▶ _AVAILABLE DATA_
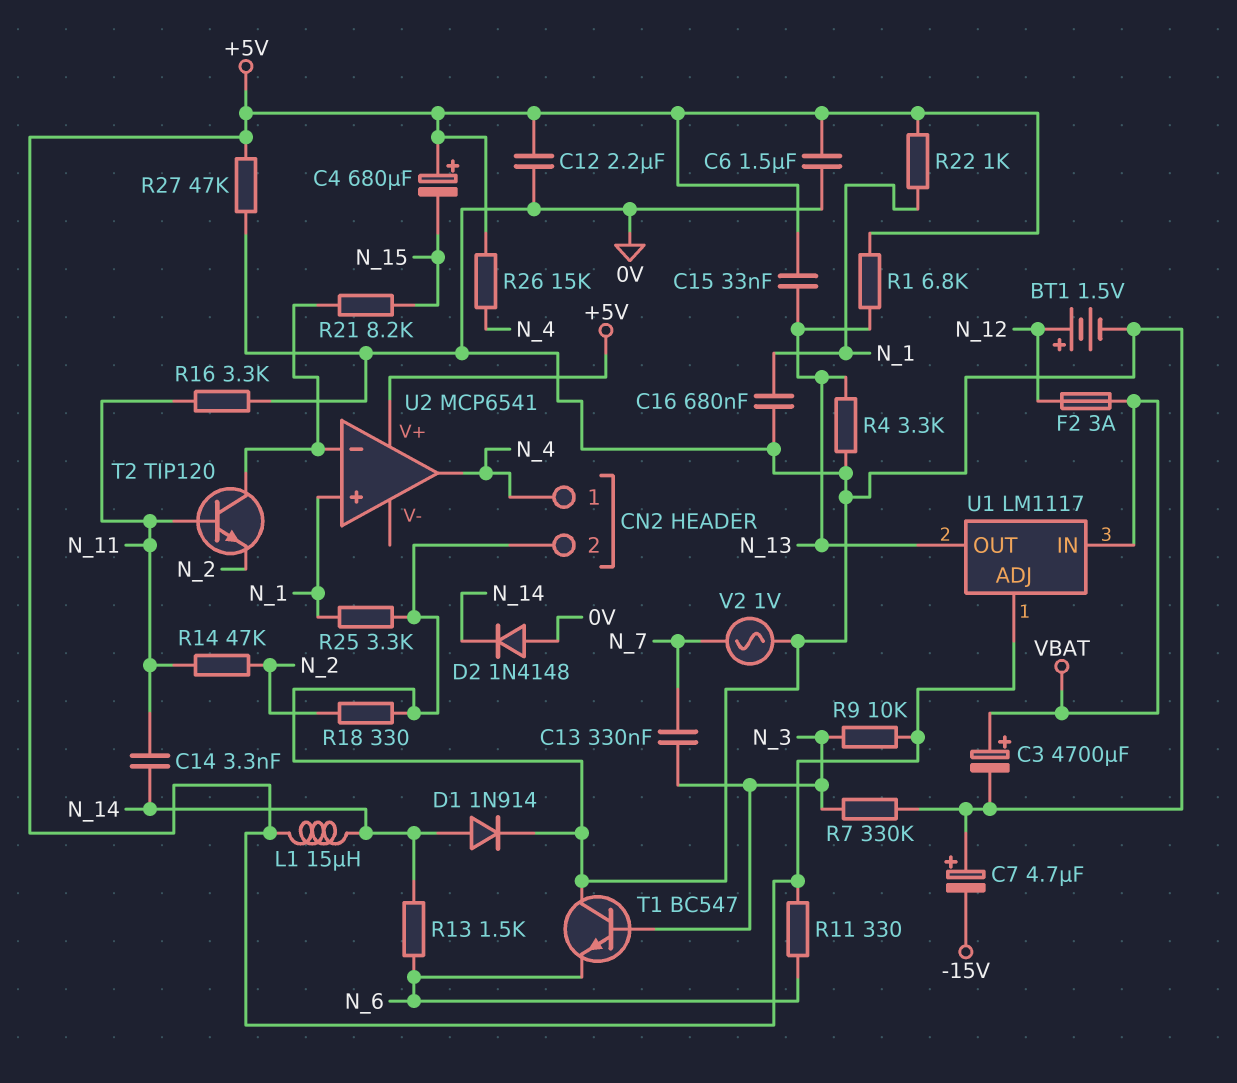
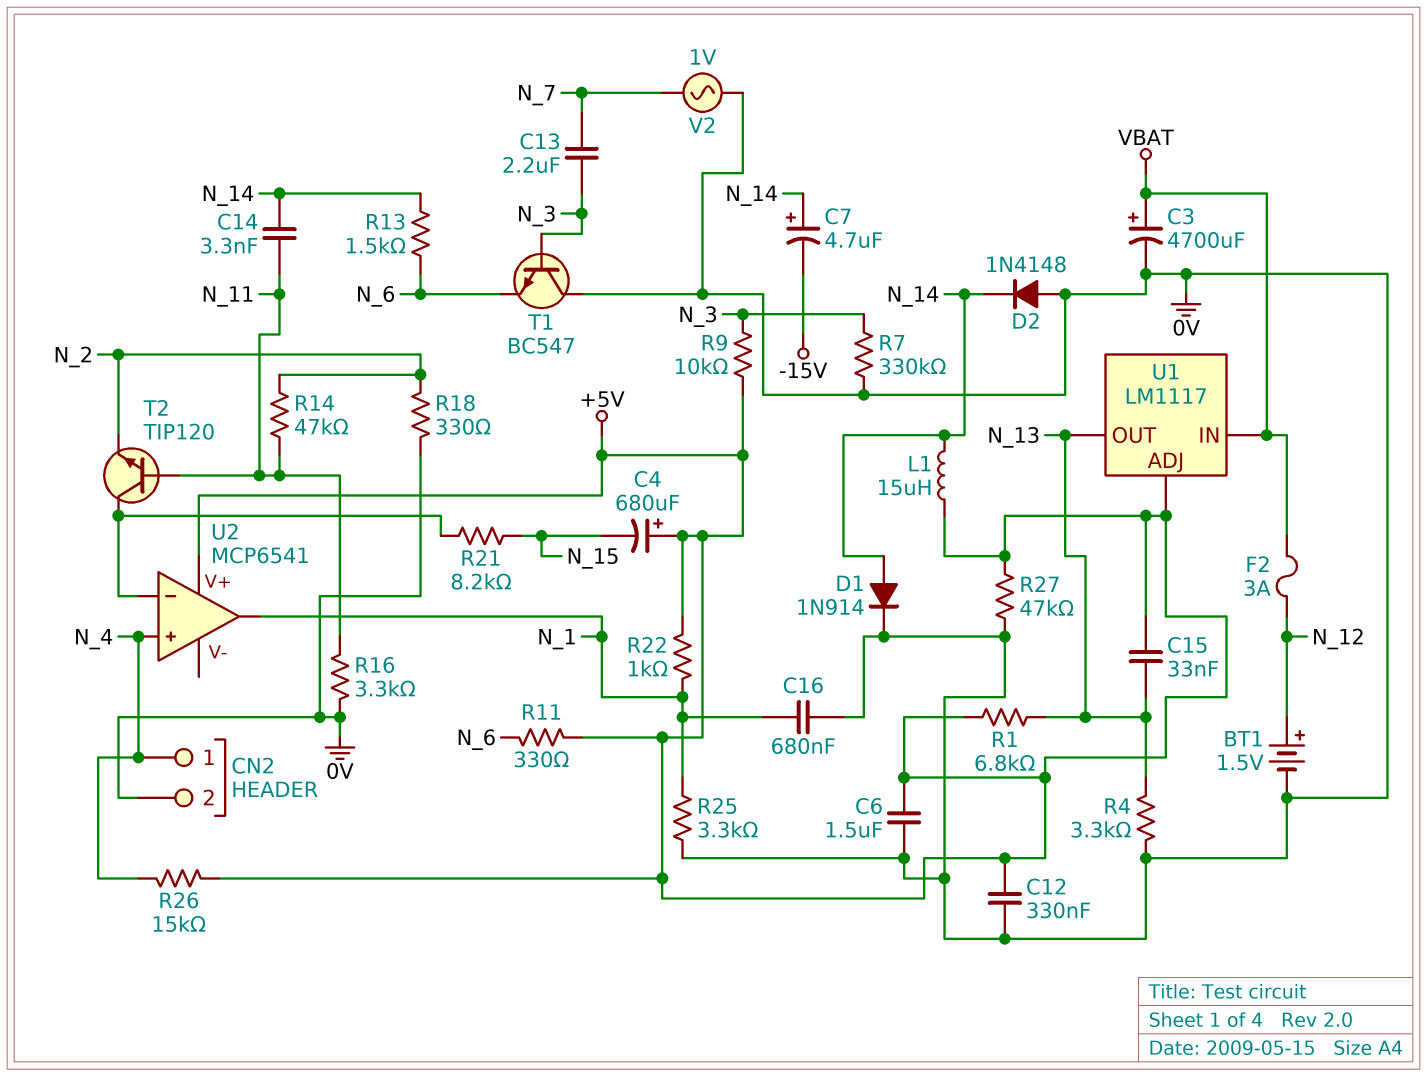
C7: 4.7uF (plus 0V, minus -15V) -> 4.7uF (plus N_14, minus -15V)
C12: 2.2uF (+5V, 0V) -> 330nF (+5V, 0V)
C13: 330nF (N_3, N_7) -> 2.2uF (N_3, N_7)
U2 pin in+: N_1 -> N_4
U2 pin out: N_4 -> N_1

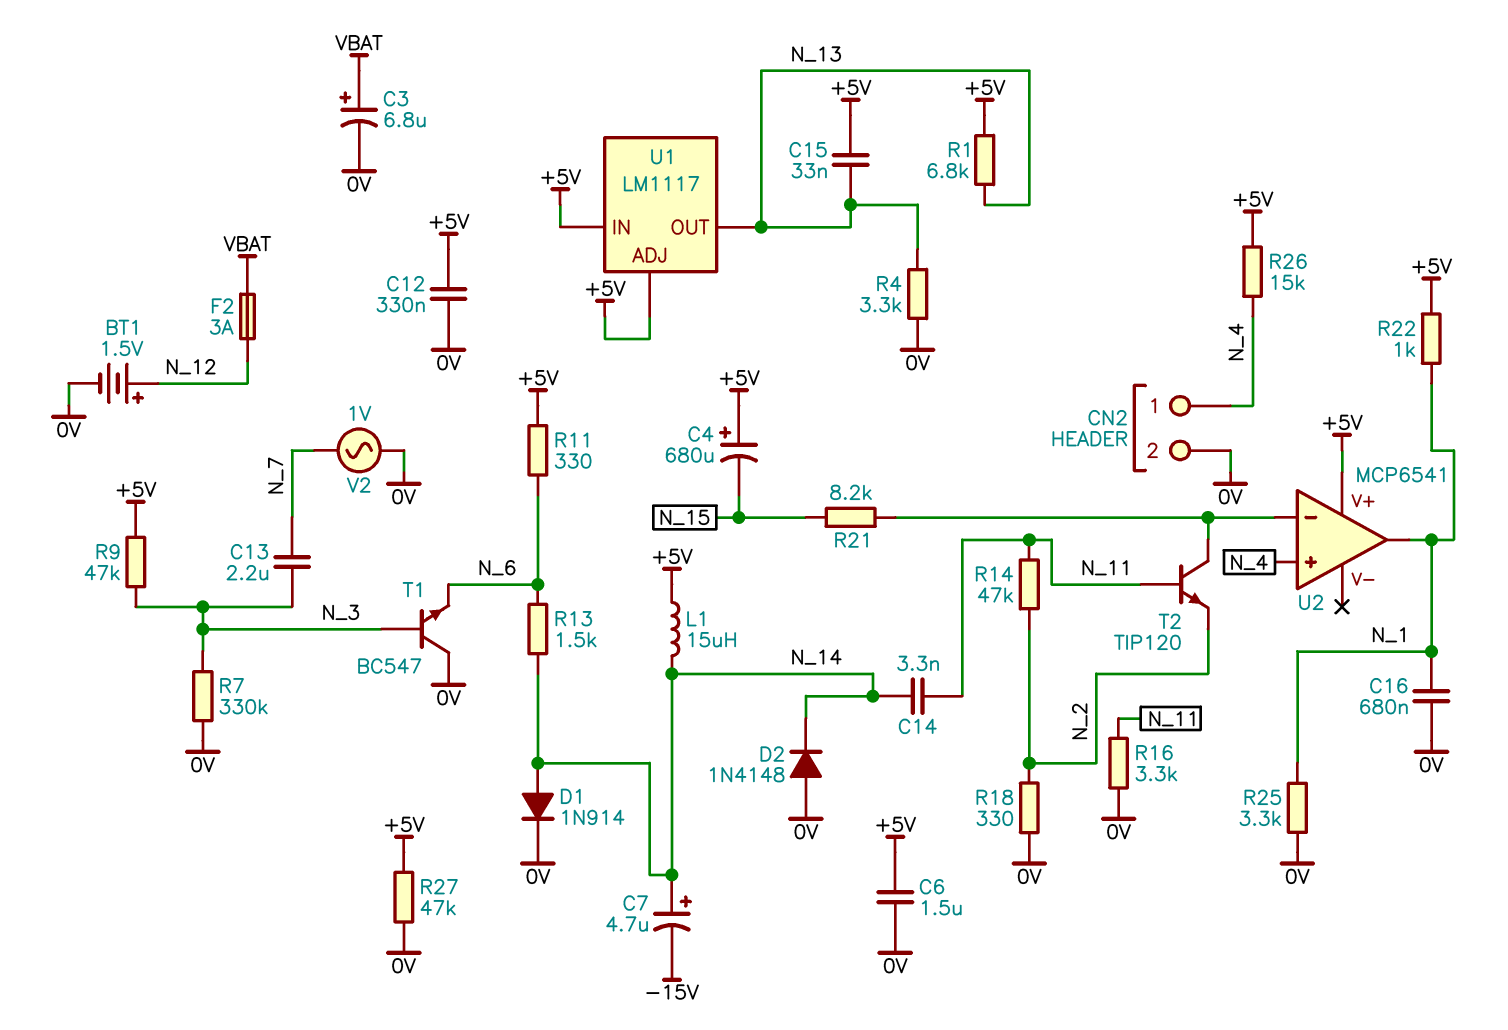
C3: 4700uF (plus VBAT, minus 0V) -> 6.8uF (plus VBAT, minus 0V)
R9: 10k (+5V, N_3) -> 47k (+5V, N_3)
U1 pin IN: VBAT -> +5V

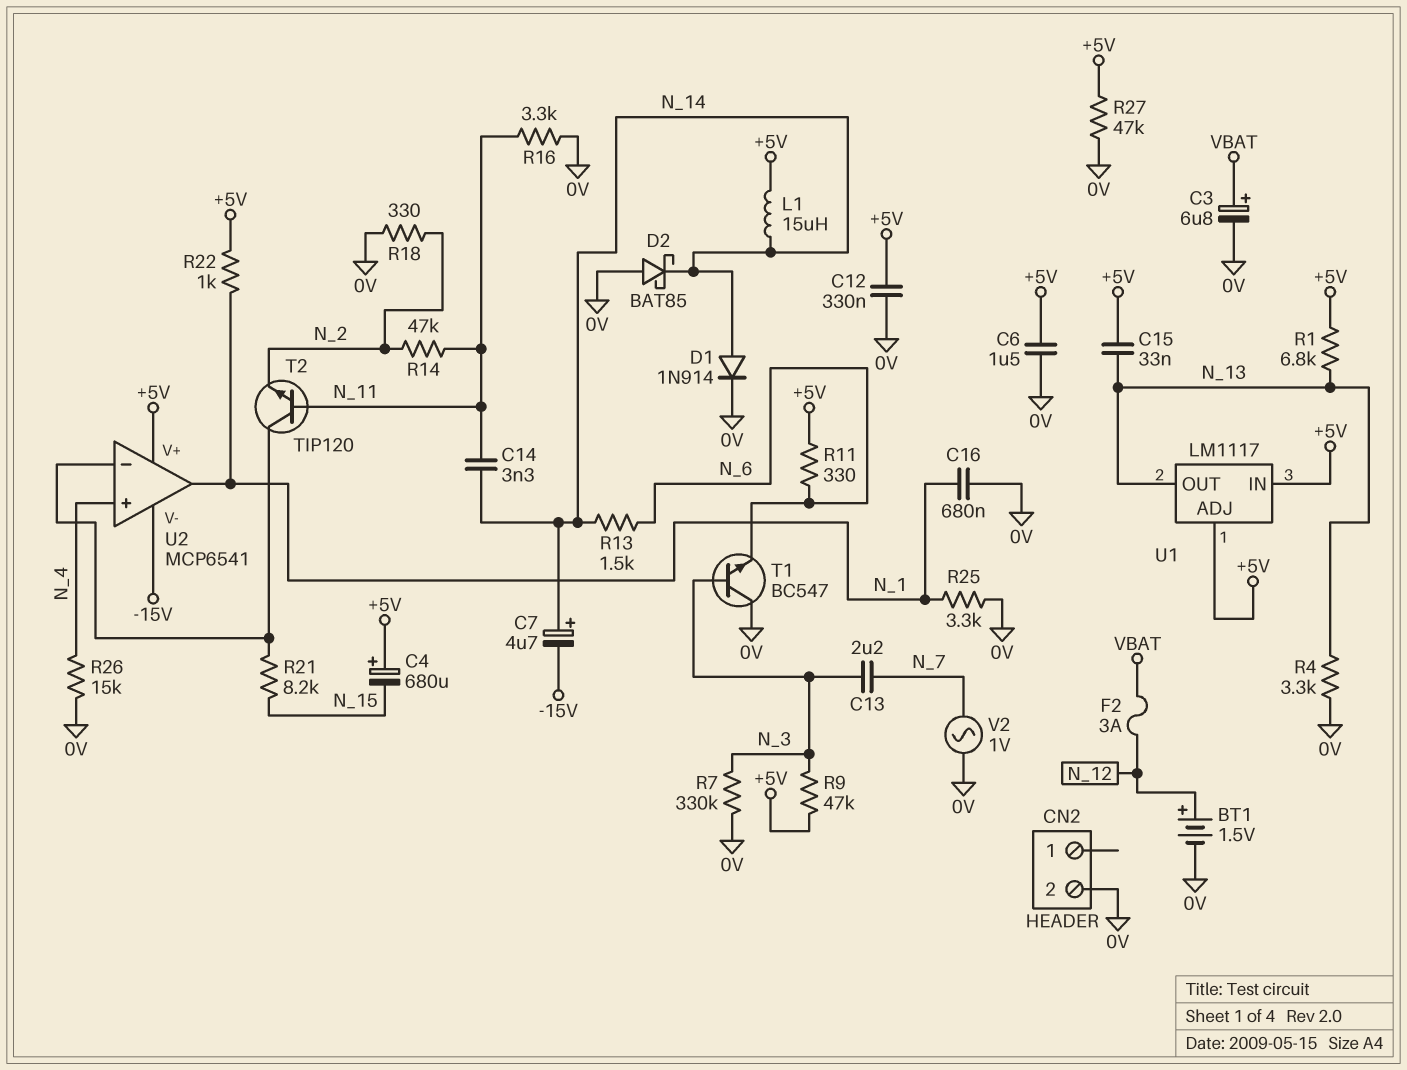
CN2 pin 1: N_4 -> none
D2: diode 1N4148 (A 0V, K N_14) -> schottky BAT85 (A 0V, K N_14)
R26: 15k (+5V, N_4) -> 15k (0V, N_4)
U2 pin V-: none -> -15V

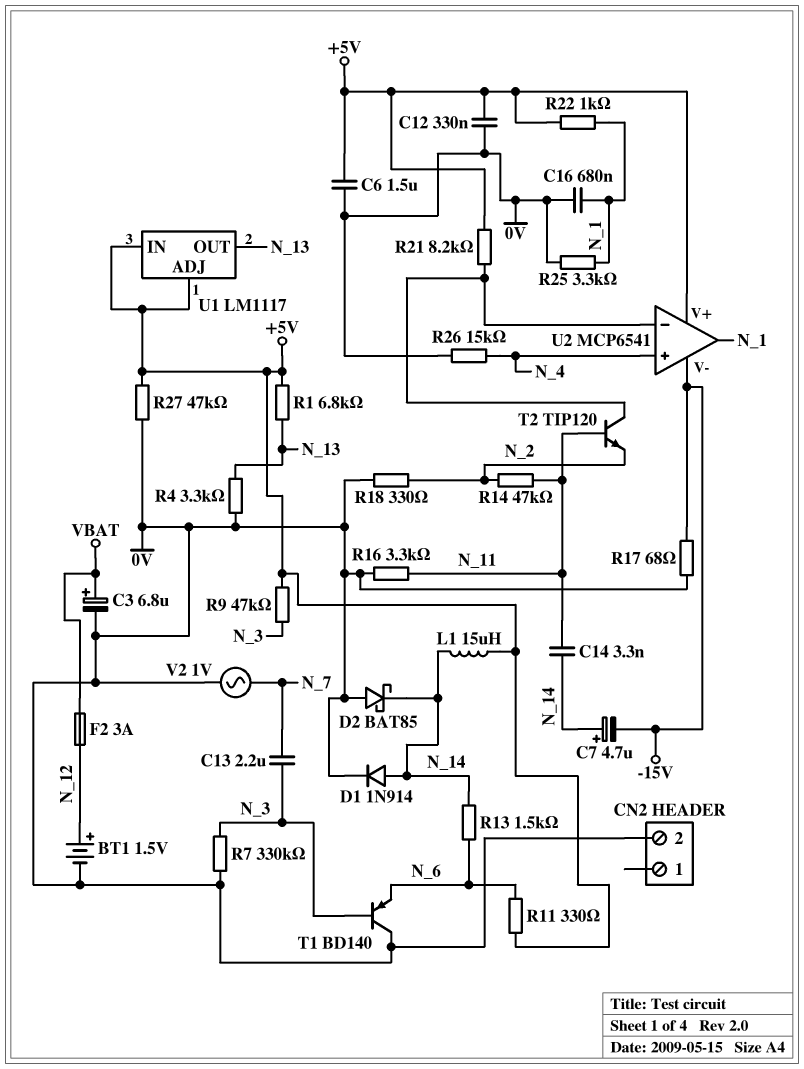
C4: 680uF (plus +5V, minus N_15) -> none
C15: 33nF (+5V, N_13) -> none
R17: none -> 68 (-15V, 0V)
R21: 8.2k (N_15, U2/in-) -> 8.2k (+5V, U2/in-)
T1: NPN BC547 (B N_3, C 0V, E N_6) -> PNP BD140 (B N_3, C 0V, E N_6)

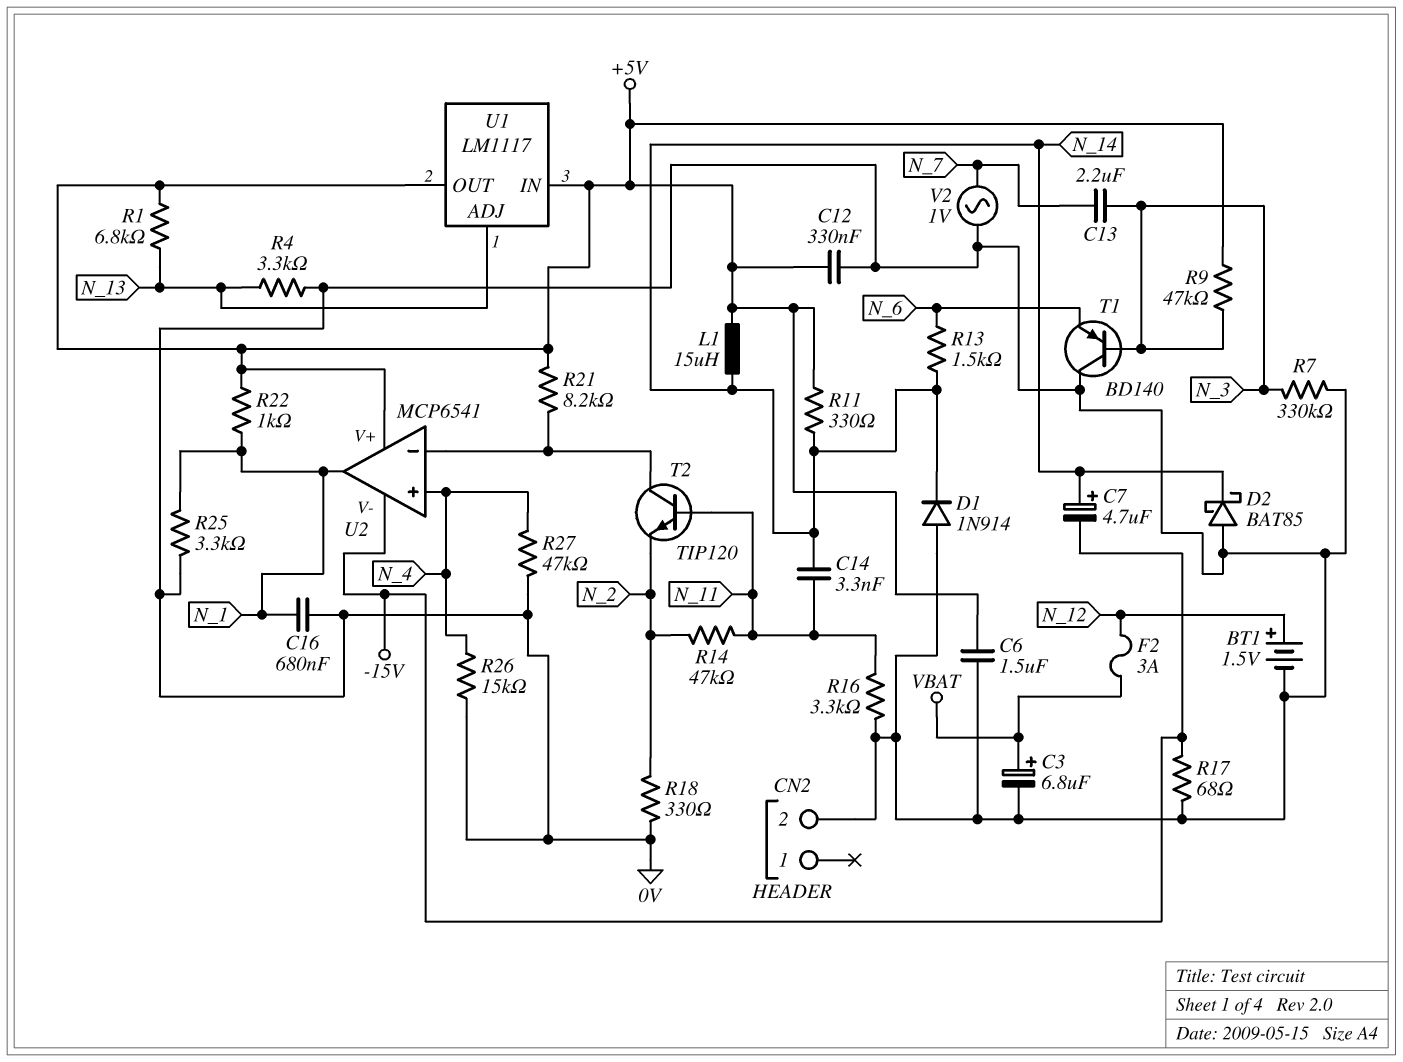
D1: diode 1N914 (A N_14, K 0V) -> diode 1N914 (A 0V, K N_14)
R11: 330 (+5V, N_6) -> 330 (+5V, N_14)
R27: 47k (+5V, 0V) -> 47k (0V, N_4)
U1 pin ADJ: +5V -> N_13
U1 pin OUT: N_13 -> +5V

▶ _TASK STATEMENT_
Print every entry word for word; omit the pictures.

▶ _SOLVED PROBLEM_
C7: 4.7uF (plus 0V, minus -15V) -> 4.7uF (plus N_14, minus -15V)
C12: 2.2uF (+5V, 0V) -> 330nF (+5V, 0V)
C13: 330nF (N_3, N_7) -> 2.2uF (N_3, N_7)
U2 pin in+: N_1 -> N_4
U2 pin out: N_4 -> N_1

C3: 4700uF (plus VBAT, minus 0V) -> 6.8uF (plus VBAT, minus 0V)
R9: 10k (+5V, N_3) -> 47k (+5V, N_3)
U1 pin IN: VBAT -> +5V

CN2 pin 1: N_4 -> none
D2: diode 1N4148 (A 0V, K N_14) -> schottky BAT85 (A 0V, K N_14)
R26: 15k (+5V, N_4) -> 15k (0V, N_4)
U2 pin V-: none -> -15V

C4: 680uF (plus +5V, minus N_15) -> none
C15: 33nF (+5V, N_13) -> none
R17: none -> 68 (-15V, 0V)
R21: 8.2k (N_15, U2/in-) -> 8.2k (+5V, U2/in-)
T1: NPN BC547 (B N_3, C 0V, E N_6) -> PNP BD140 (B N_3, C 0V, E N_6)

D1: diode 1N914 (A N_14, K 0V) -> diode 1N914 (A 0V, K N_14)
R11: 330 (+5V, N_6) -> 330 (+5V, N_14)
R27: 47k (+5V, 0V) -> 47k (0V, N_4)
U1 pin ADJ: +5V -> N_13
U1 pin OUT: N_13 -> +5V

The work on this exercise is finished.